- **Your task**:
Nothing but the text of the records belongs in your answer: repeat all of it exactly and leave out the images.

::::::::::

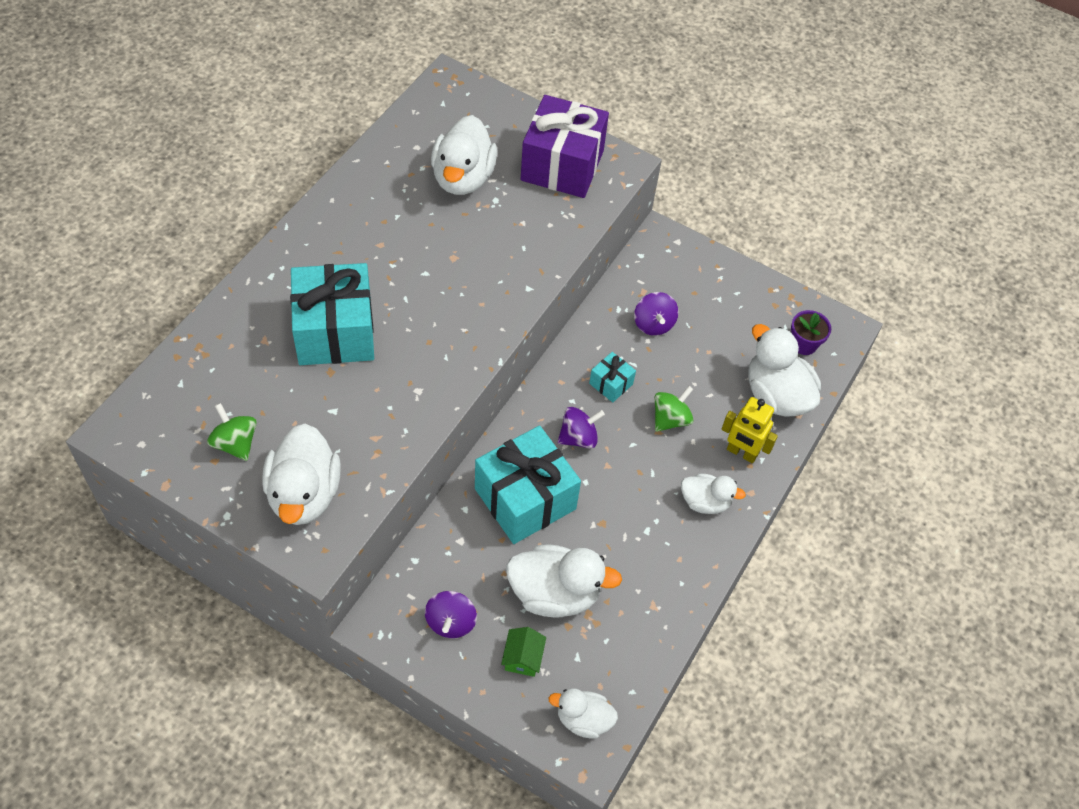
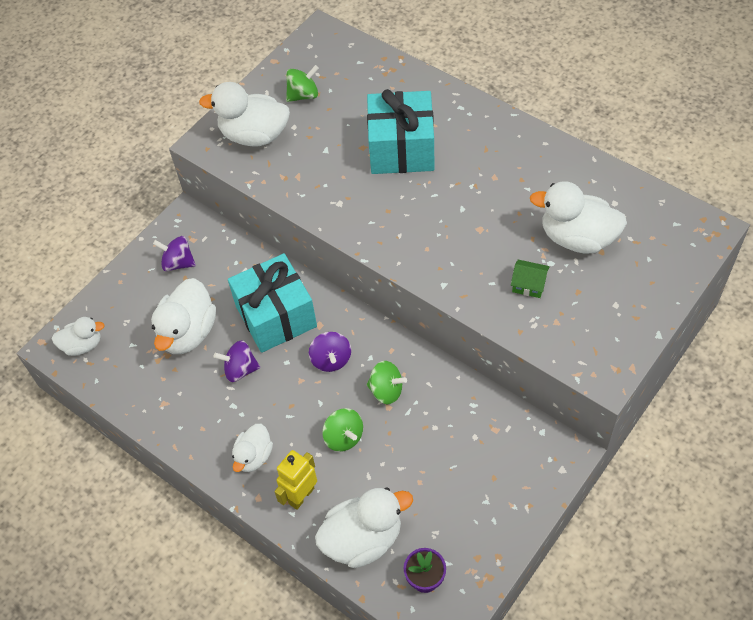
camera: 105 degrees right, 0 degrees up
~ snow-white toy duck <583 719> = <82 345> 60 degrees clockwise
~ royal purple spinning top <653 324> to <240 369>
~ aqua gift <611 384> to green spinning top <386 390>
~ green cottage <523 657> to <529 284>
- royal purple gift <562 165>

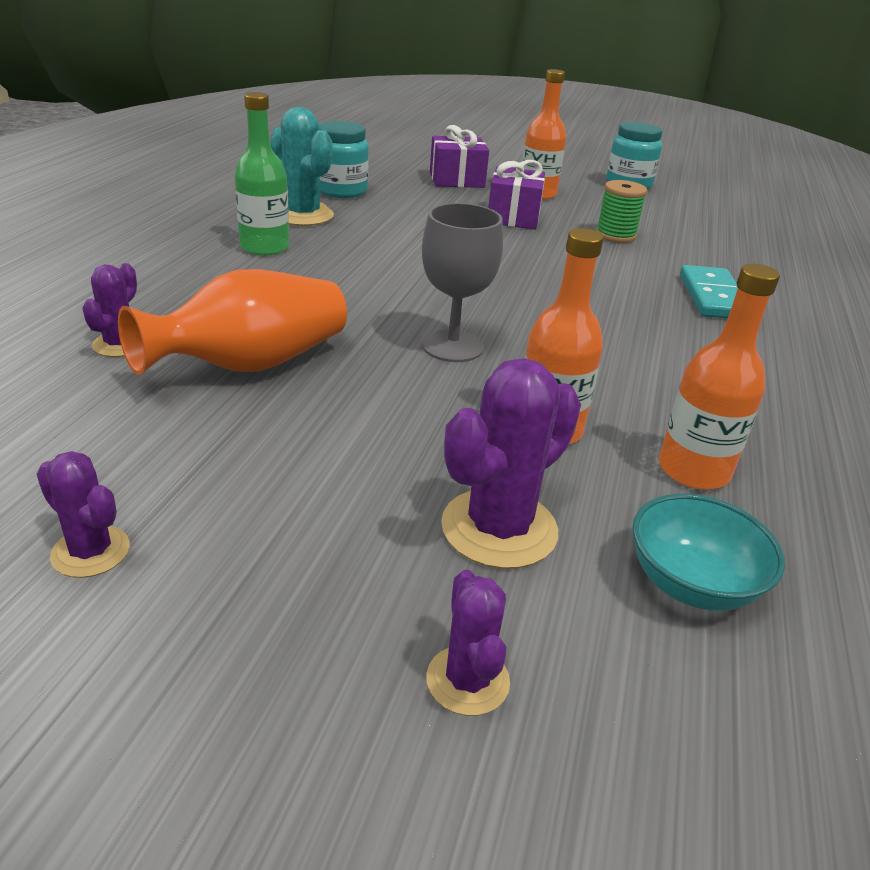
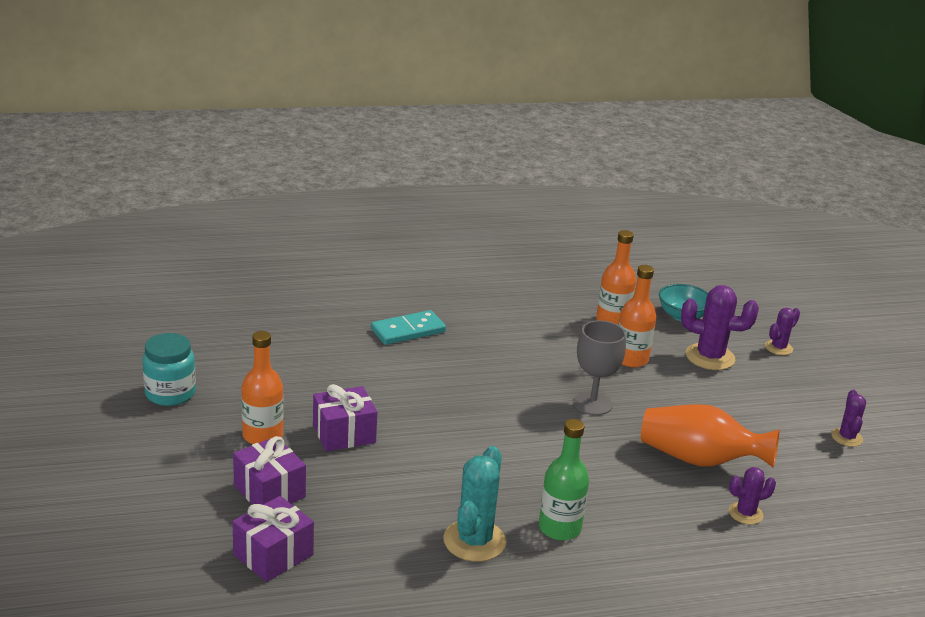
camera: 120 degrees left, 5 degrees down
+ royal purple gift <273 555>
- aqua jar <341 191>
- green bobbin <615 235>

::::::::::

- **Exercise answer**:
camera: 105 degrees right, 0 degrees up
~ snow-white toy duck <583 719> = <82 345> 60 degrees clockwise
~ royal purple spinning top <653 324> to <240 369>
~ aqua gift <611 384> to green spinning top <386 390>
~ green cottage <523 657> to <529 284>
- royal purple gift <562 165>

camera: 120 degrees left, 5 degrees down
+ royal purple gift <273 555>
- aqua jar <341 191>
- green bobbin <615 235>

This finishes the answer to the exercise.